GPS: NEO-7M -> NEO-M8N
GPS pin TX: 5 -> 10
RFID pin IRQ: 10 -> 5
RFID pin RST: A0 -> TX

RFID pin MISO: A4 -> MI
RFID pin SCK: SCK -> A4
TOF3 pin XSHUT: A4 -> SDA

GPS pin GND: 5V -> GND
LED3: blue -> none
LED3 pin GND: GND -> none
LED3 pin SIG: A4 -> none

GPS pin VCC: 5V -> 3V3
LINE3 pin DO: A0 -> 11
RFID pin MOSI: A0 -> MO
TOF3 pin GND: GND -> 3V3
* * *
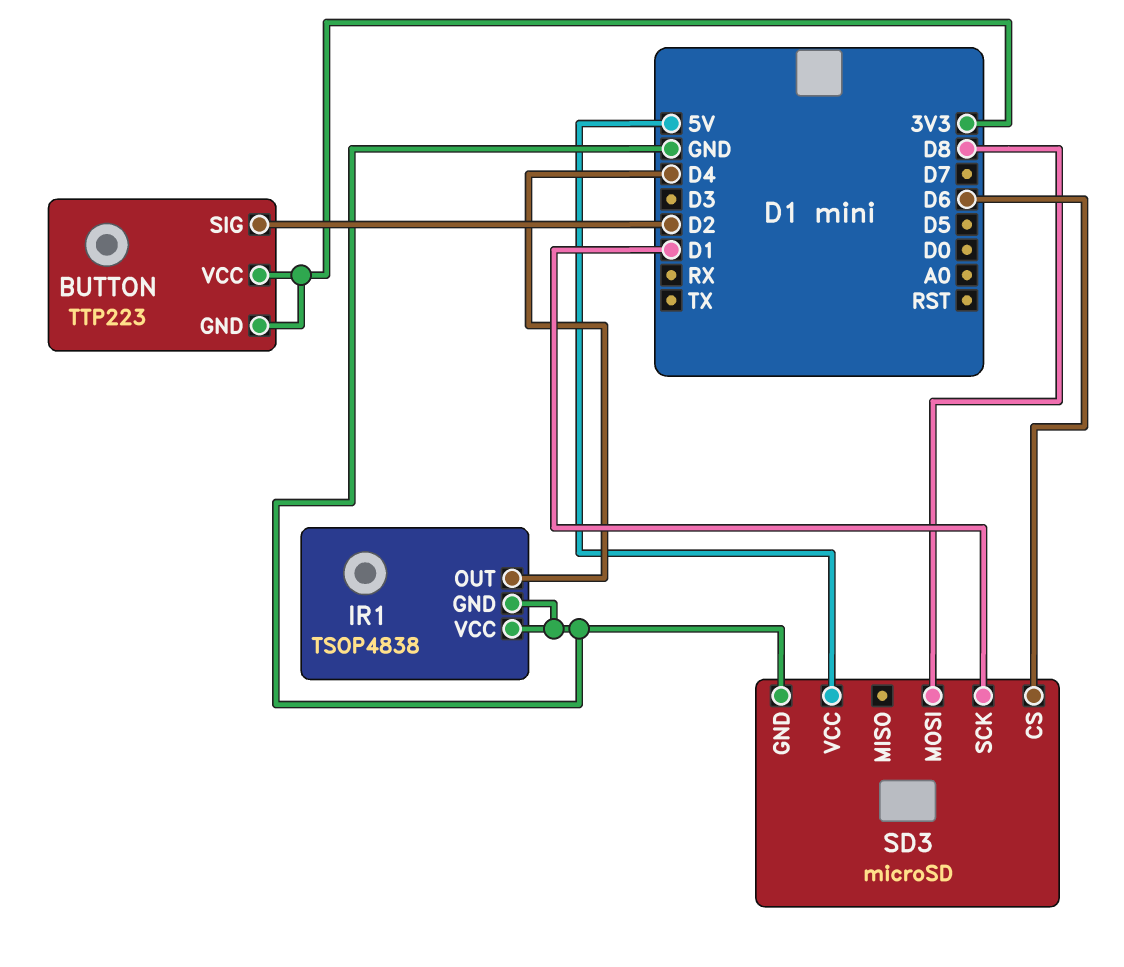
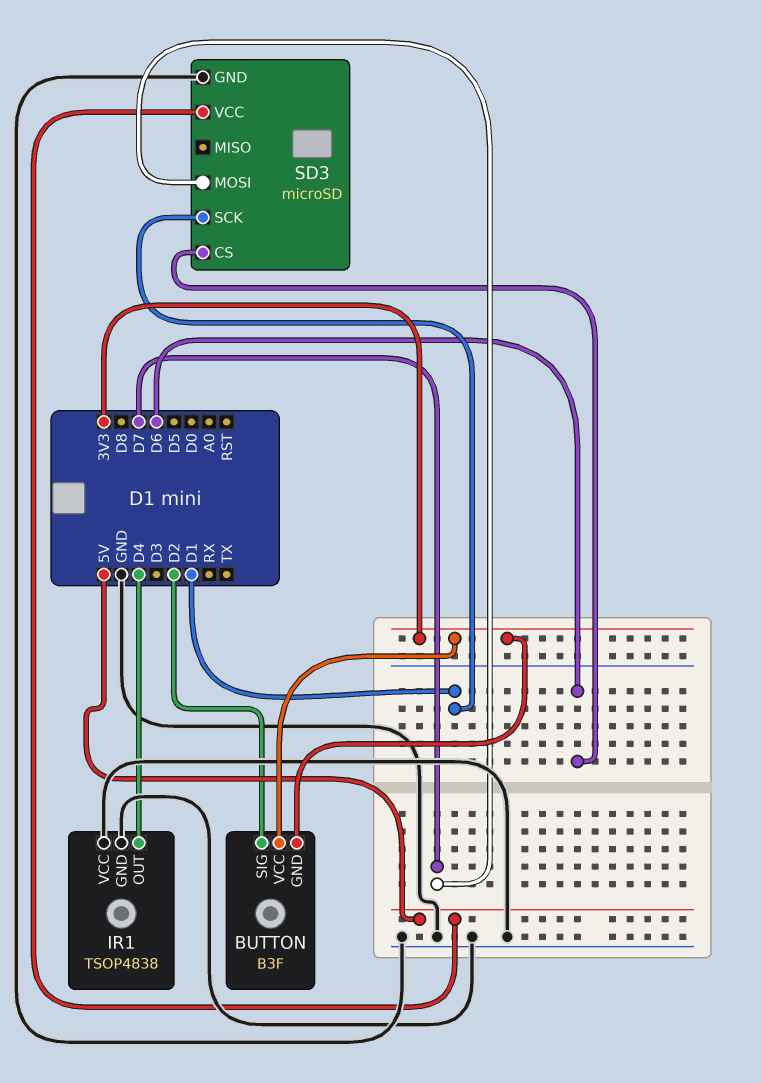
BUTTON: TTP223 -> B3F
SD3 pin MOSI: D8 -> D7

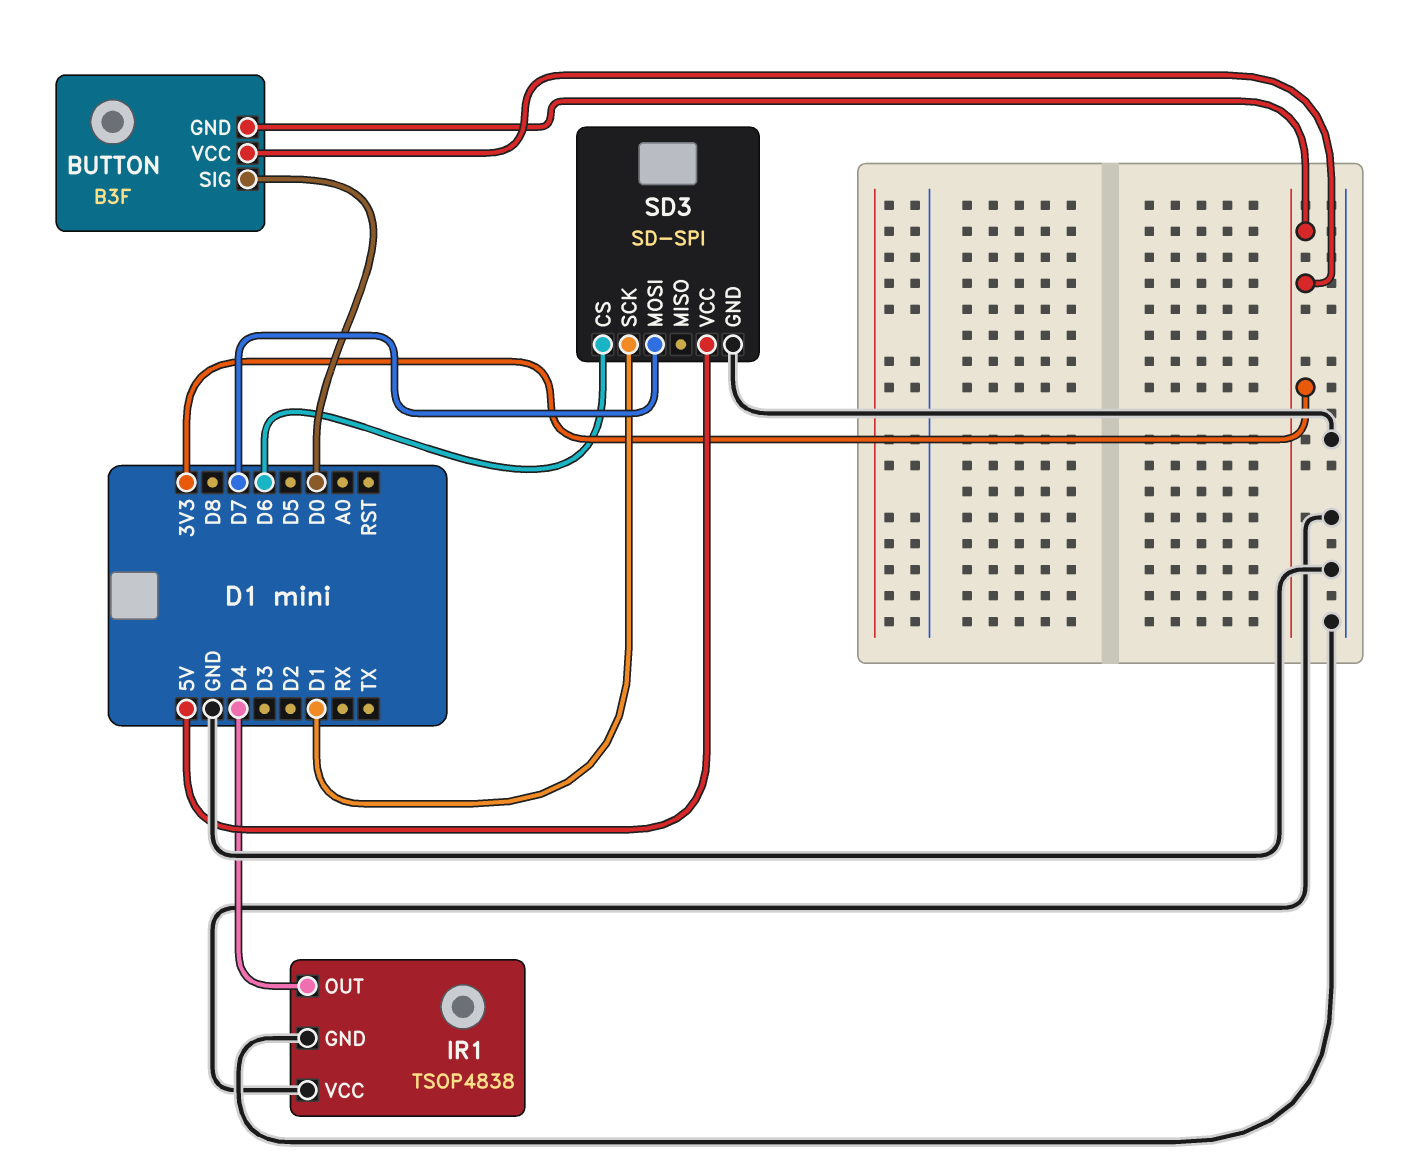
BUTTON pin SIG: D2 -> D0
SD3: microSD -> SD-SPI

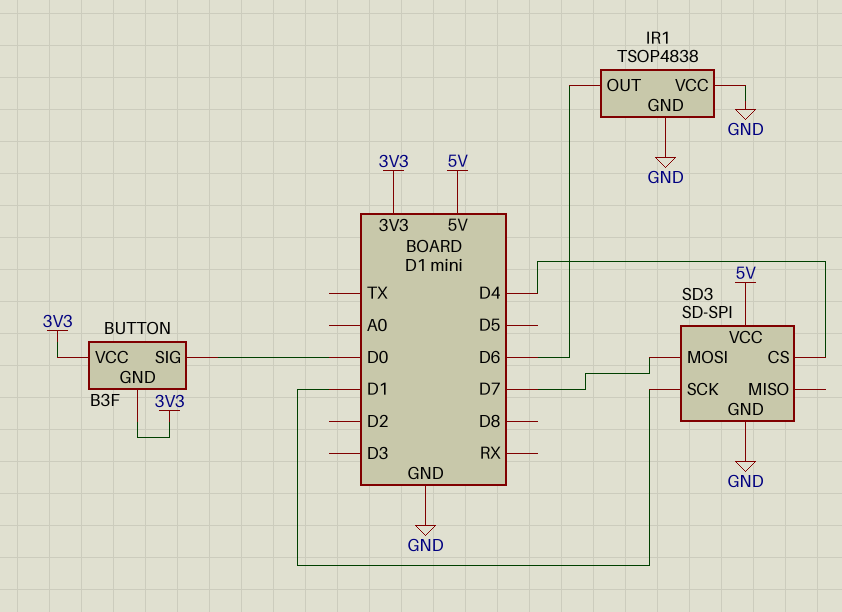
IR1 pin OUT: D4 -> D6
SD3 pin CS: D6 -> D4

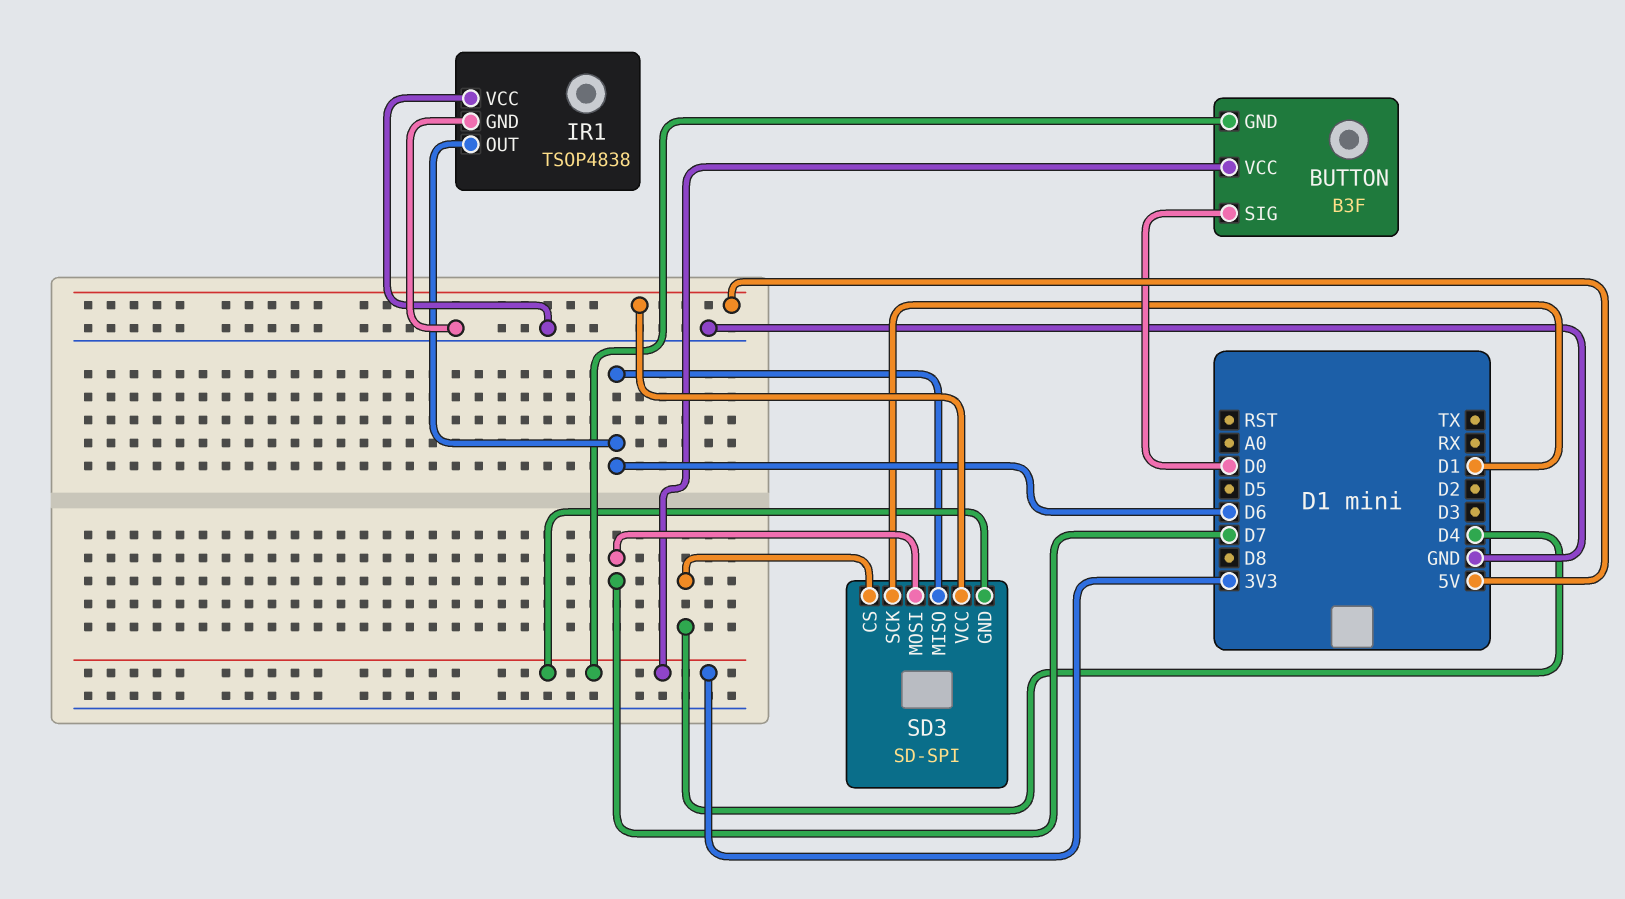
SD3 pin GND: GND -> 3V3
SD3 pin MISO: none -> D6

• [ASSIGNED TASK]
Look above for the line with "BUTTON: TTP223 -> B3F"; quote it and every line after it, stopping after the line with "SD3 pin MISO: none -> D6", exactly, with nothing added and without pictures.

• [SOLUTION]
BUTTON: TTP223 -> B3F
SD3 pin MOSI: D8 -> D7

BUTTON pin SIG: D2 -> D0
SD3: microSD -> SD-SPI

IR1 pin OUT: D4 -> D6
SD3 pin CS: D6 -> D4

SD3 pin GND: GND -> 3V3
SD3 pin MISO: none -> D6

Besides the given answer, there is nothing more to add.